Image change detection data
____

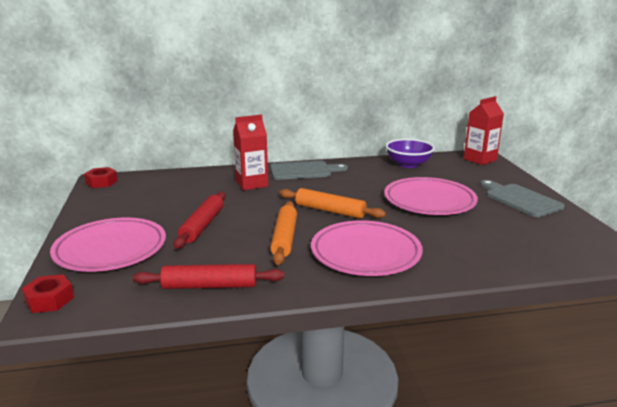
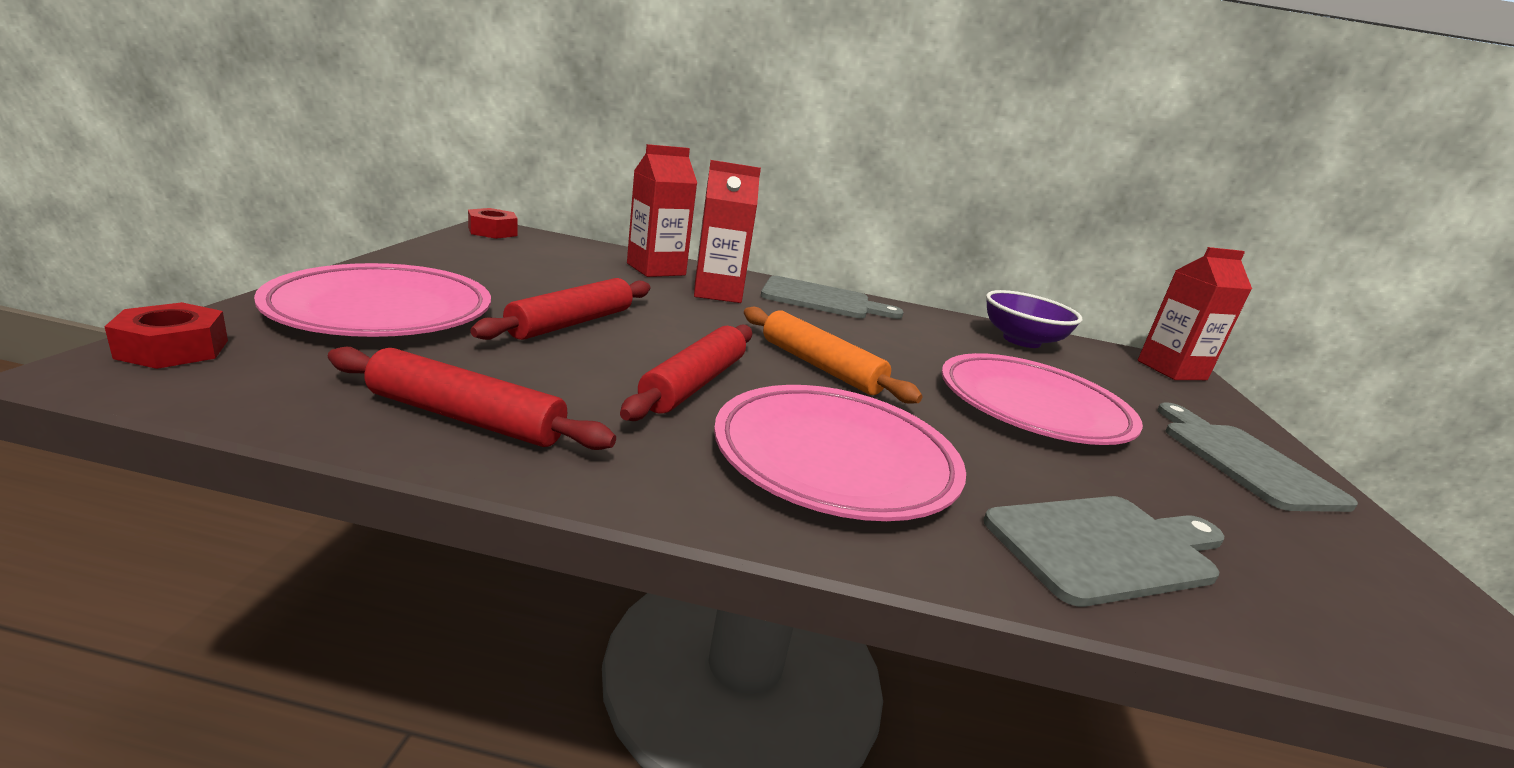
camera: 15 degrees right, 0 degrees up
(209, 179) = (656, 269): none -> red carton
(284, 238) = (694, 384): orange rolling pin -> red rolling pin
(480, 254) = (1106, 547): none -> grey cutting board

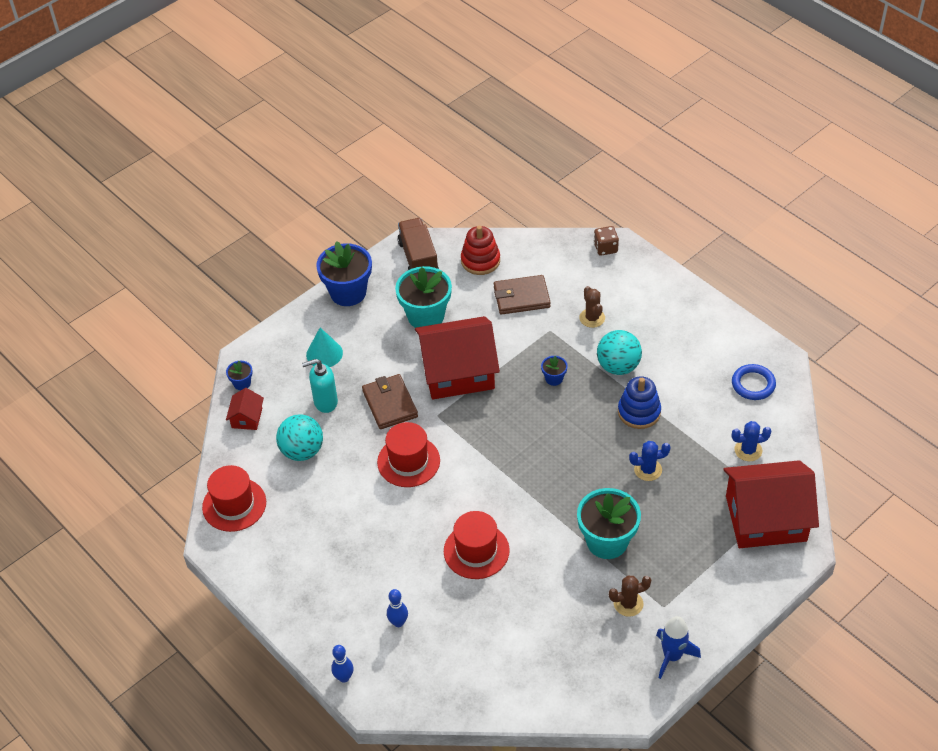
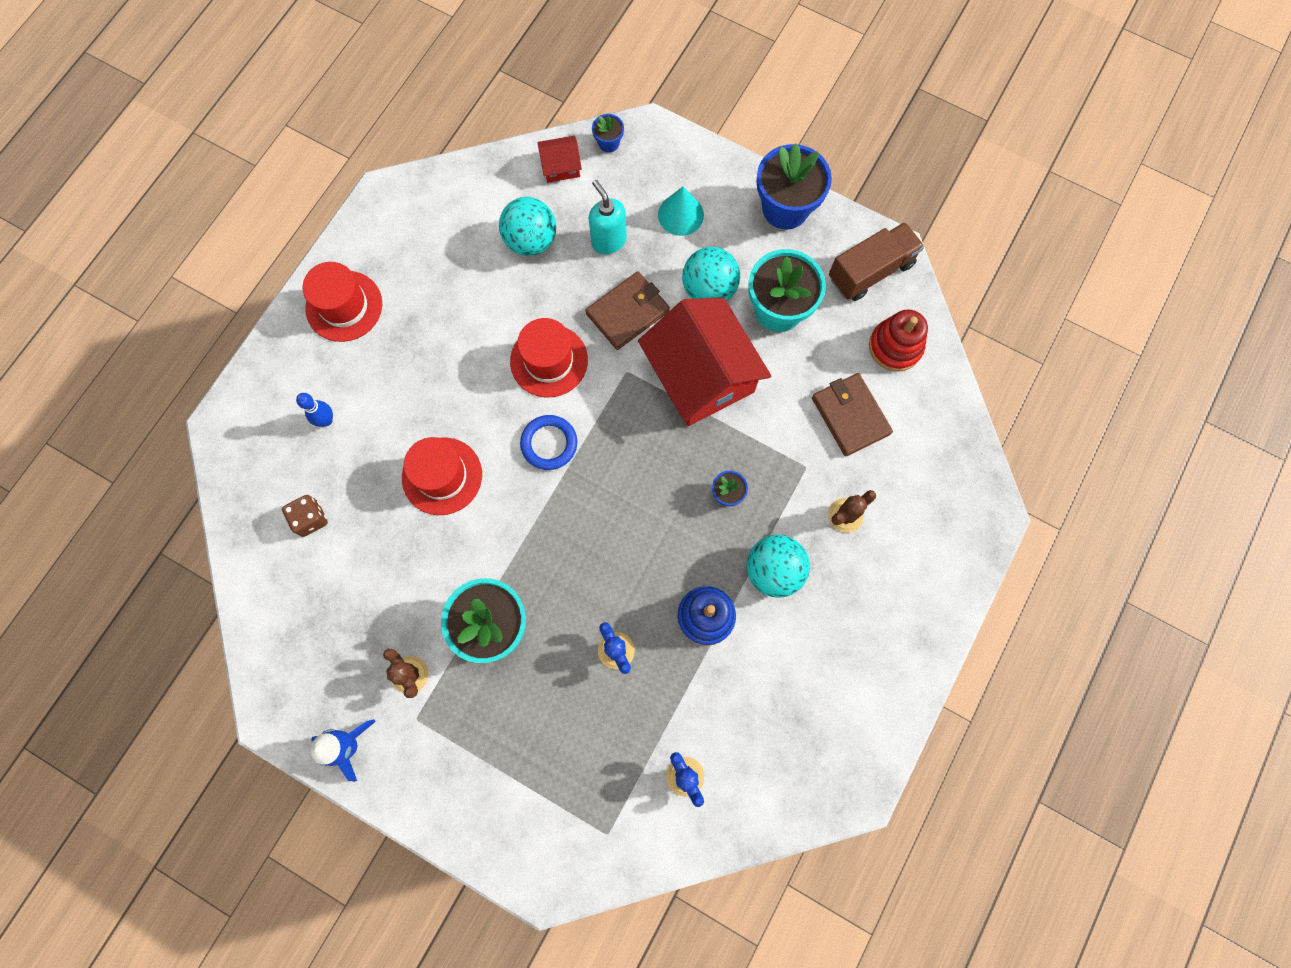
camera: 70 degrees right, 25 degrees up
(234, 505) = (439, 197): red hat -> red hat (344, 306)
(344, 677) = (246, 386): blue bowling pin -> none
(392, 351) = (709, 289): none -> turquoise ball
(605, 248) = (977, 500): brown dice -> brown dice (310, 519)
(753, 384) = (800, 760): blue ring -> blue ring (549, 443)
(766, 518) = (581, 822): red house -> none

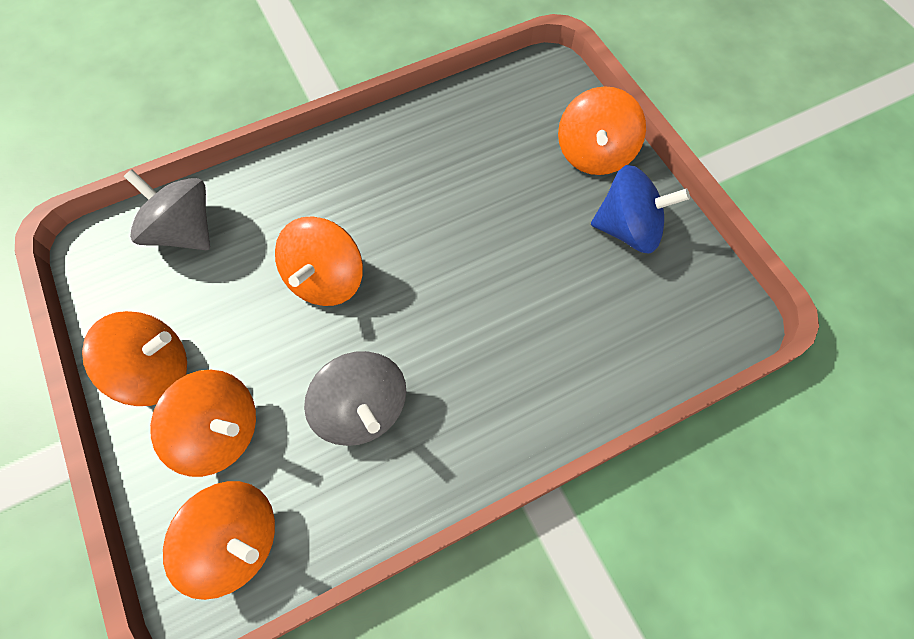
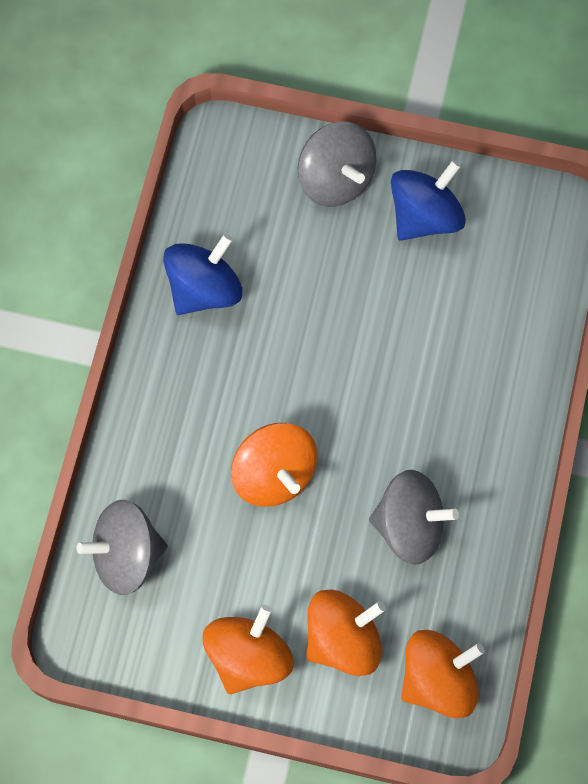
camera: 50 degrees left, 5 degrees up
(432, 136) = (204, 289): none -> blue spinning top
(594, 154) = (336, 179): orange spinning top -> grey spinning top

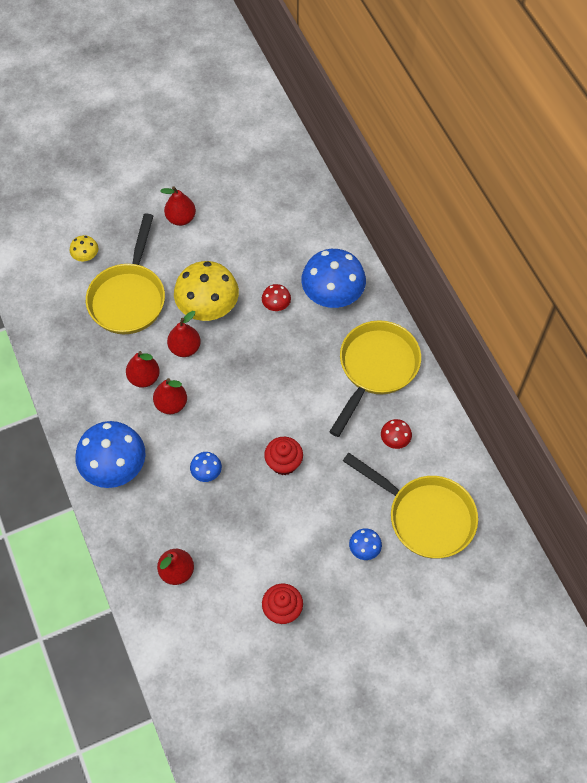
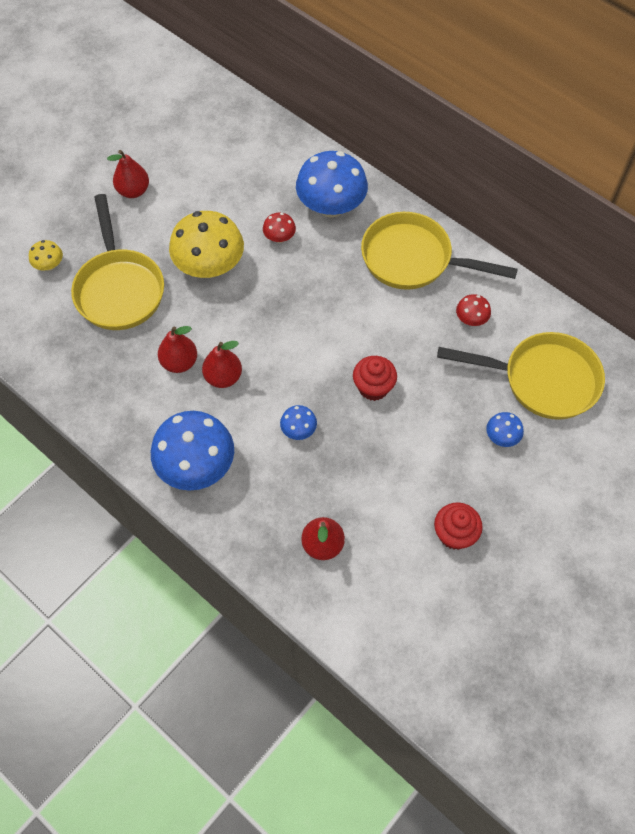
camera: 25 degrees left, 0 degrees up
(185, 348) = (207, 315): red pear -> none
(375, 368) = (413, 259): yellow pan -> yellow pan turned 75 degrees counterclockwise

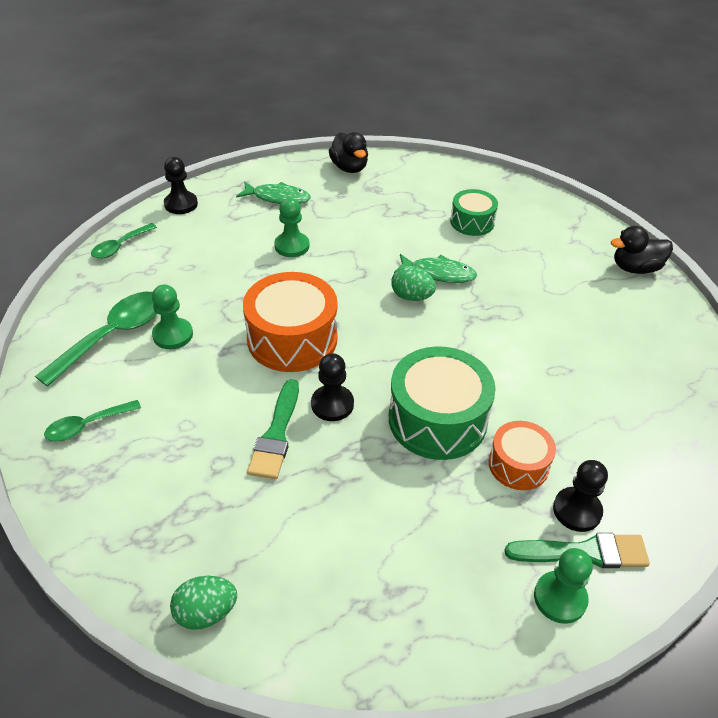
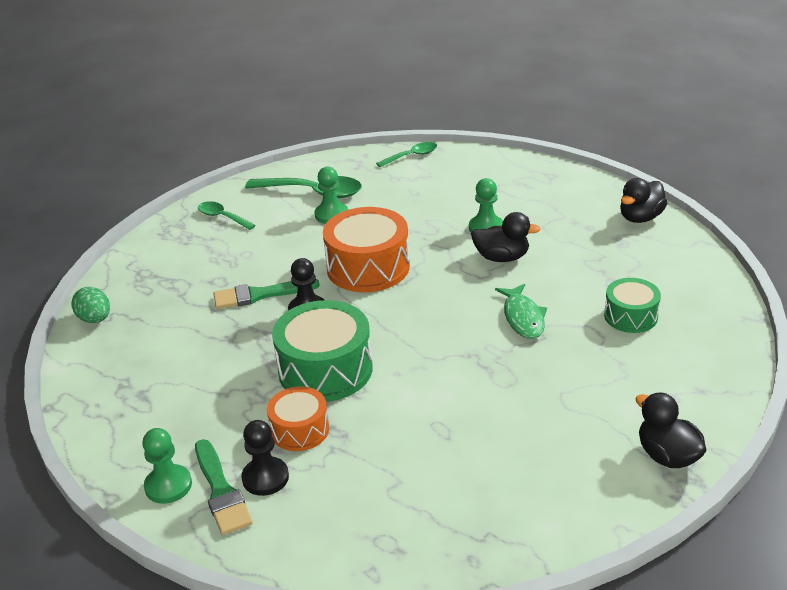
camera: 70 degrees right, 10 degrees down
(120, 246) = (411, 156): green spoon -> green spoon turned 135 degrees clockwise
(181, 204) = (489, 159): black pawn -> none
(277, 198) = (548, 198): green fish -> none
(345, 254) = (502, 257): none -> black duck
(411, 297) = (474, 311): green egg -> none

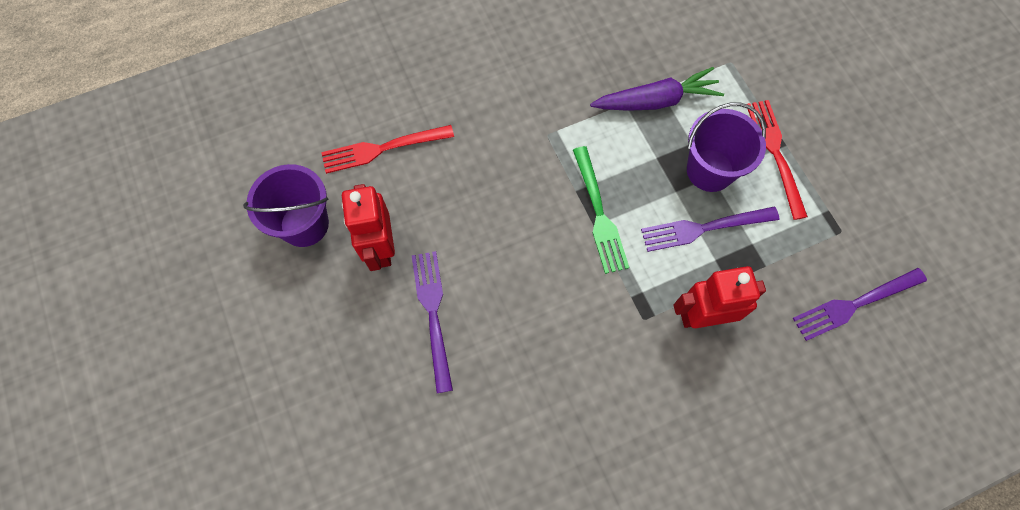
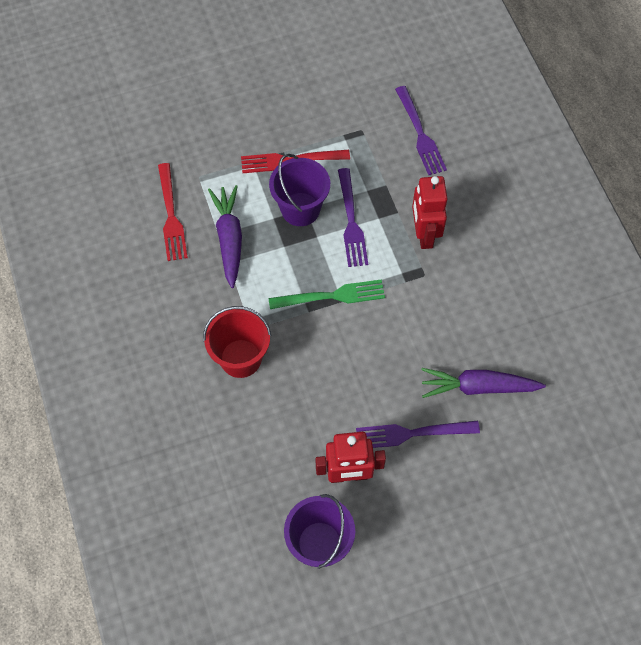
camera: 85 degrees left, 5 degrees down
(382, 149) = (248, 471): red fork -> red fork (171, 216)
(497, 390) = (478, 387): none -> purple carrot
(510, 128) = (241, 358): none -> red bucket

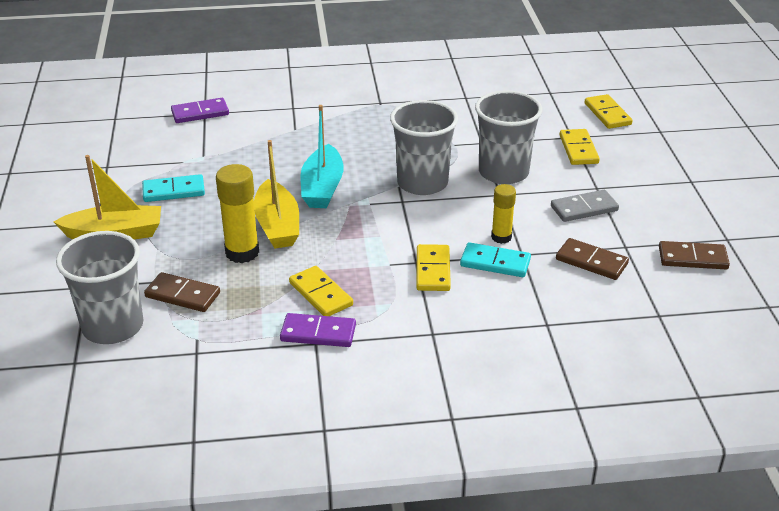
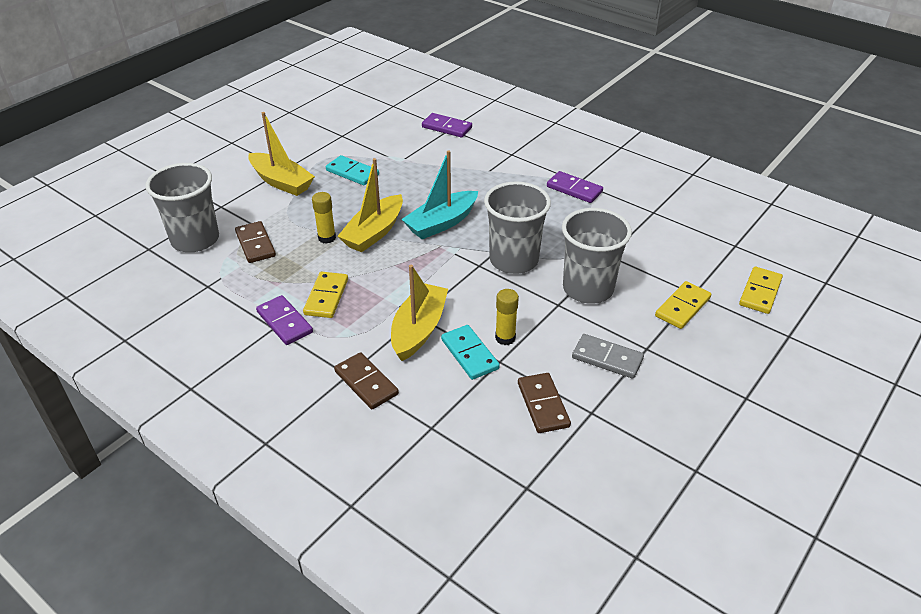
camera: 45 degrees right, 5 degrees up
(242, 252) = (327, 238): yellow glue stick -> yellow glue stick, size x0.62
(385, 110) = (574, 189): none -> purple domino
(432, 270) = (419, 329): yellow domino -> yellow boat
(692, 258) = (634, 463): brown domino -> brown domino (366, 383)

____

→ ABOUT THIS EXERCISE: Please output all of the entries above exactly, but without any picture.

→ EXERCISE RESPONSE:
camera: 15 degrees right, 0 degrees up
(209, 179) = (656, 269): none -> red carton
(284, 238) = (694, 384): orange rolling pin -> red rolling pin
(480, 254) = (1106, 547): none -> grey cutting board

camera: 70 degrees right, 25 degrees up
(234, 505) = (439, 197): red hat -> red hat (344, 306)
(344, 677) = (246, 386): blue bowling pin -> none
(392, 351) = (709, 289): none -> turquoise ball
(605, 248) = (977, 500): brown dice -> brown dice (310, 519)
(753, 384) = (800, 760): blue ring -> blue ring (549, 443)
(766, 518) = (581, 822): red house -> none

camera: 50 degrees left, 5 degrees up
(432, 136) = (204, 289): none -> blue spinning top
(594, 154) = (336, 179): orange spinning top -> grey spinning top

camera: 25 degrees left, 0 degrees up
(185, 348) = (207, 315): red pear -> none
(375, 368) = (413, 259): yellow pan -> yellow pan turned 75 degrees counterclockwise

camera: 70 degrees right, 10 degrees down
(120, 246) = (411, 156): green spoon -> green spoon turned 135 degrees clockwise
(181, 204) = (489, 159): black pawn -> none
(277, 198) = (548, 198): green fish -> none
(345, 254) = (502, 257): none -> black duck
(411, 297) = (474, 311): green egg -> none

camera: 85 degrees left, 5 degrees down
(382, 149) = (248, 471): red fork -> red fork (171, 216)
(497, 390) = (478, 387): none -> purple carrot
(510, 128) = (241, 358): none -> red bucket

camera: 45 degrees right, 5 degrees up
(242, 252) = (327, 238): yellow glue stick -> yellow glue stick, size x0.62
(385, 110) = (574, 189): none -> purple domino
(432, 270) = (419, 329): yellow domino -> yellow boat
(692, 258) = (634, 463): brown domino -> brown domino (366, 383)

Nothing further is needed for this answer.